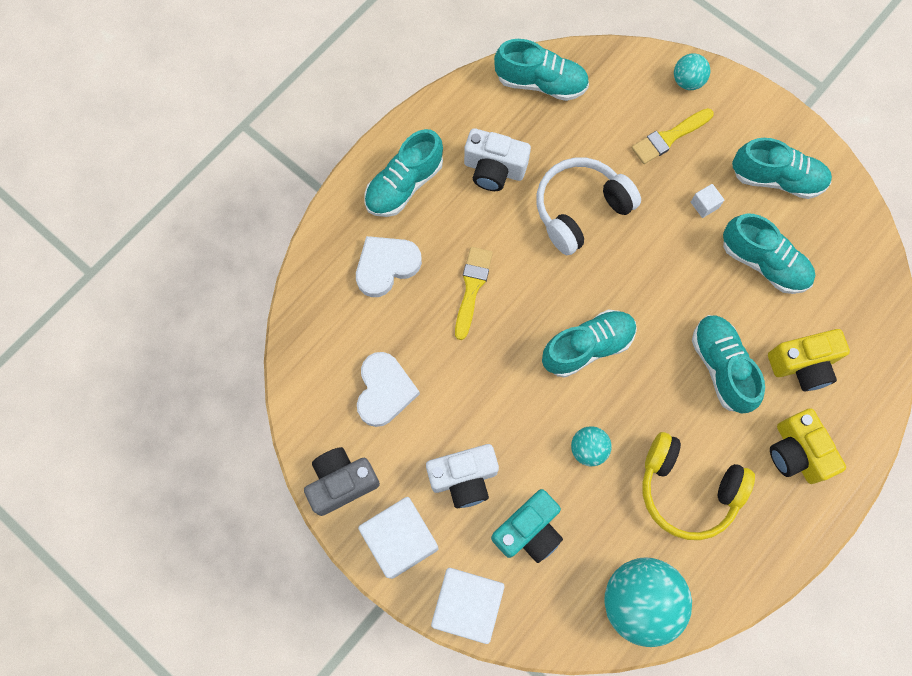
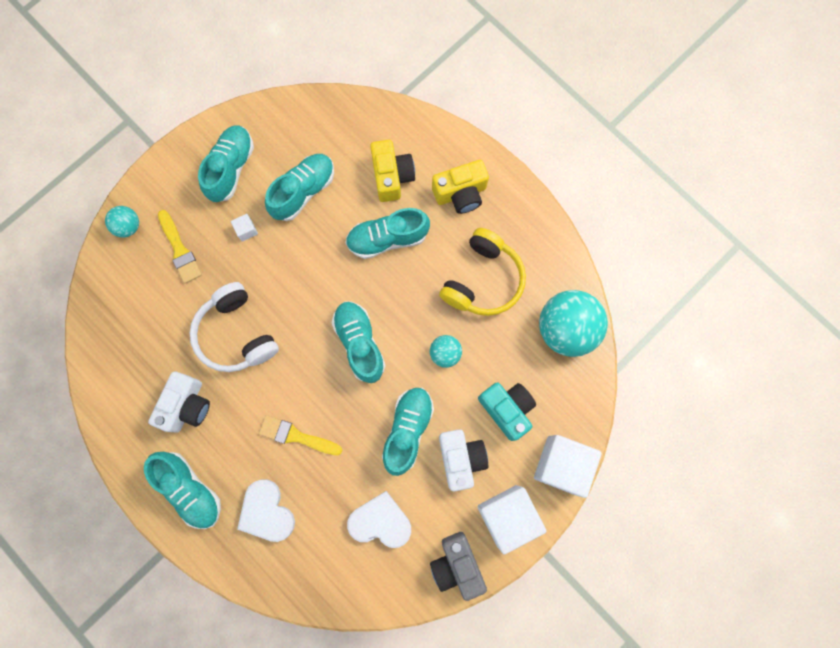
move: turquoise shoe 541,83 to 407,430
● ● ●
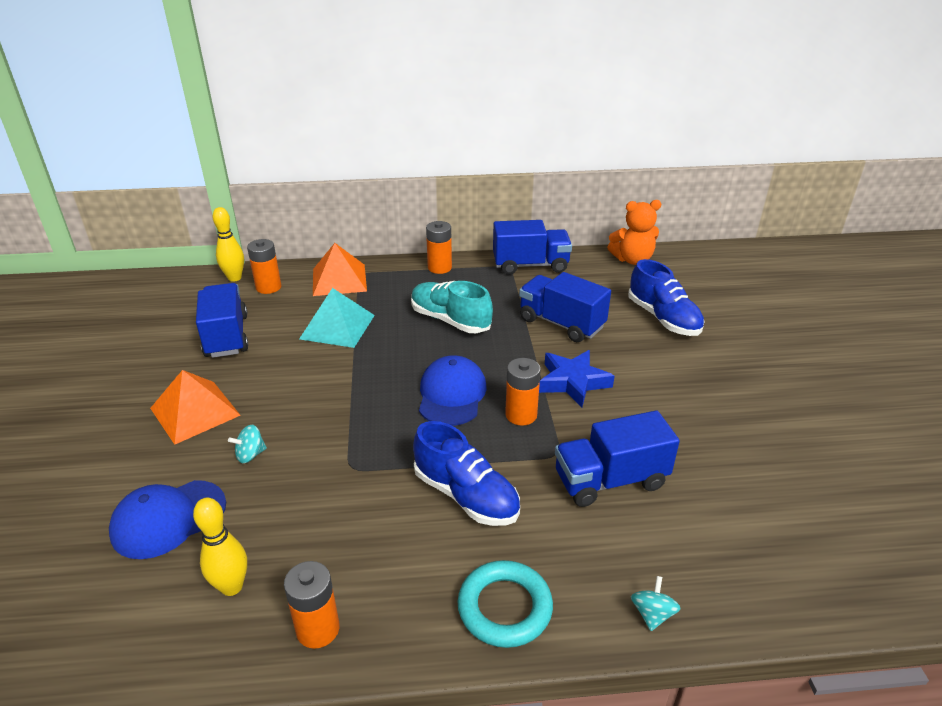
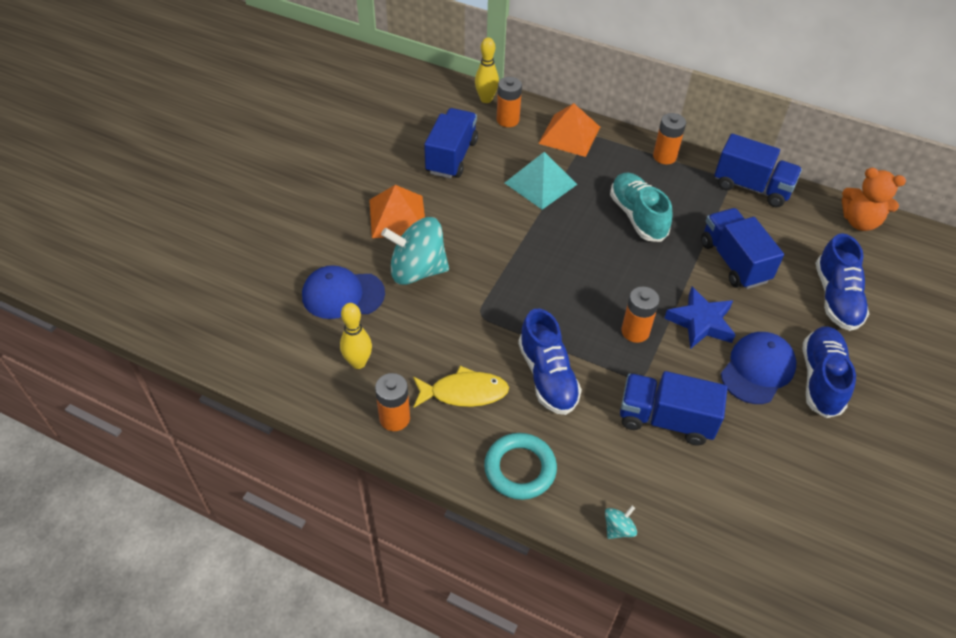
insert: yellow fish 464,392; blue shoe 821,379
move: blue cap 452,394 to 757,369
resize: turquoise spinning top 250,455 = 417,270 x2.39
● ● ●
→ **Task to complete**
Look through the entries above; copy each line where the string "shoe" appears.

→ **Answer to this exercise**
move: turquoise shoe 541,83 to 407,430
insert: yellow fish 464,392; blue shoe 821,379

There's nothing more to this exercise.